* _Records provided_:
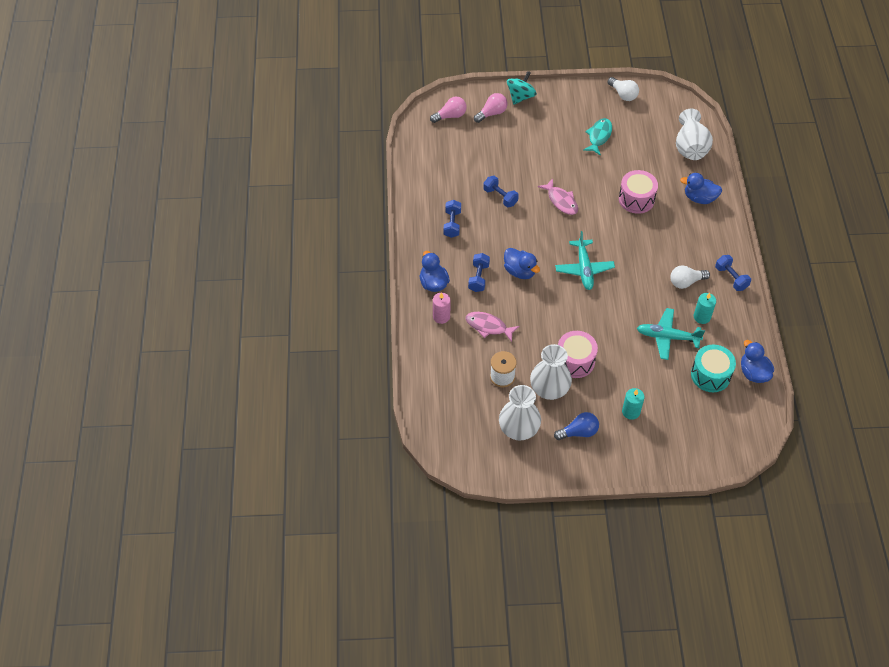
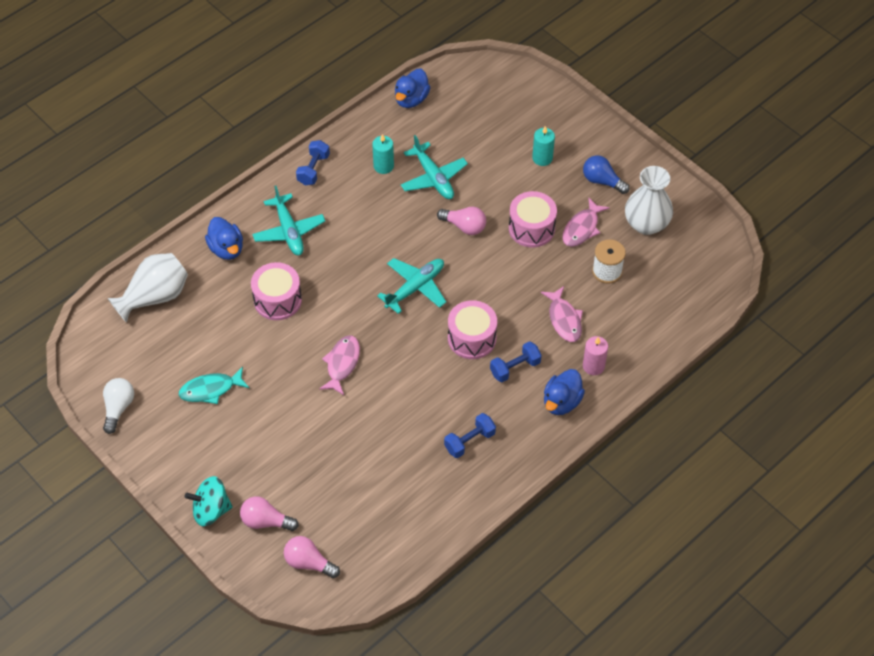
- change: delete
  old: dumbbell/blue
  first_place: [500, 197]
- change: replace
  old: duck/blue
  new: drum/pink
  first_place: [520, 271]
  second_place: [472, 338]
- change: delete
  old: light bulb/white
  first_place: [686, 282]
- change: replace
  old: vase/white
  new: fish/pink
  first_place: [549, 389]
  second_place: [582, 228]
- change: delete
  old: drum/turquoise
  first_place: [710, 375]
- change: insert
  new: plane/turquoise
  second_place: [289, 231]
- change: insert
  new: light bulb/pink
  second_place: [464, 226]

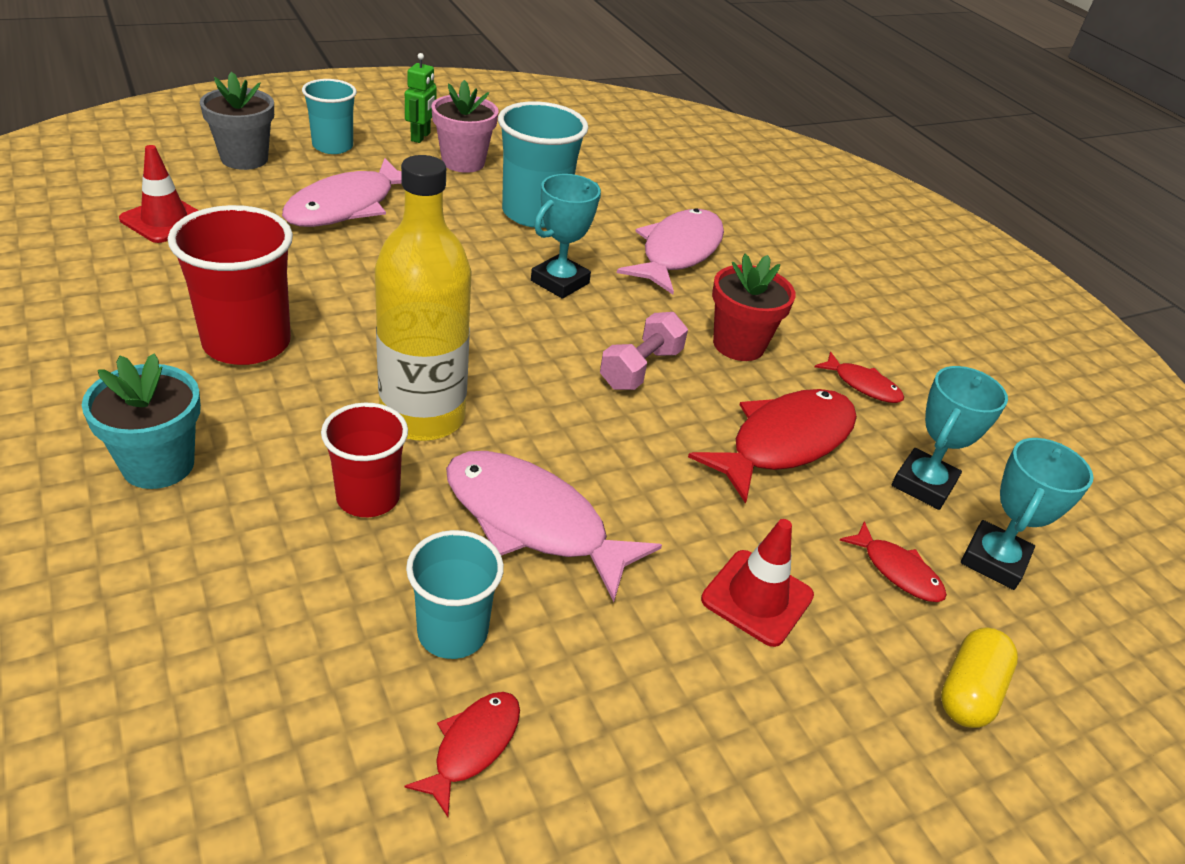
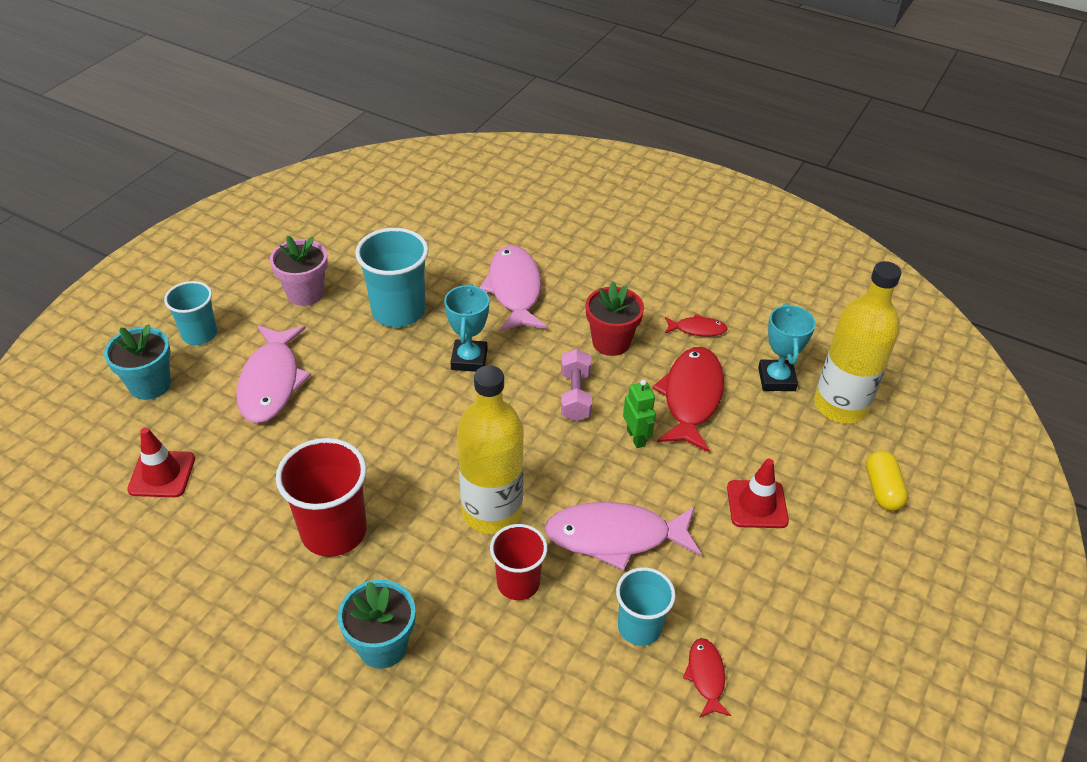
- change: move
  old: robot/green
  first_place: [421, 137]
  second_place: [636, 437]
- change: recolor
  old: flower pot/grey
  new: flower pot/turquoise
  first_place: [244, 159]
  second_place: [150, 385]
- change: replace
  old: trophy/turquoise
  new: bottle/yellow
  first_place: [994, 560]
  second_place: [840, 405]
- change: delete
  old: fish/red
  first_place: [897, 571]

* _Problem requirements_:
Repeat the preceding records precisely, and leave every picture out of the copy.

* _Answer to this exercise_:
- change: delete
  old: dumbbell/blue
  first_place: [500, 197]
- change: replace
  old: duck/blue
  new: drum/pink
  first_place: [520, 271]
  second_place: [472, 338]
- change: delete
  old: light bulb/white
  first_place: [686, 282]
- change: replace
  old: vase/white
  new: fish/pink
  first_place: [549, 389]
  second_place: [582, 228]
- change: delete
  old: drum/turquoise
  first_place: [710, 375]
- change: insert
  new: plane/turquoise
  second_place: [289, 231]
- change: insert
  new: light bulb/pink
  second_place: [464, 226]

- change: move
  old: robot/green
  first_place: [421, 137]
  second_place: [636, 437]
- change: recolor
  old: flower pot/grey
  new: flower pot/turquoise
  first_place: [244, 159]
  second_place: [150, 385]
- change: replace
  old: trophy/turquoise
  new: bottle/yellow
  first_place: [994, 560]
  second_place: [840, 405]
- change: delete
  old: fish/red
  first_place: [897, 571]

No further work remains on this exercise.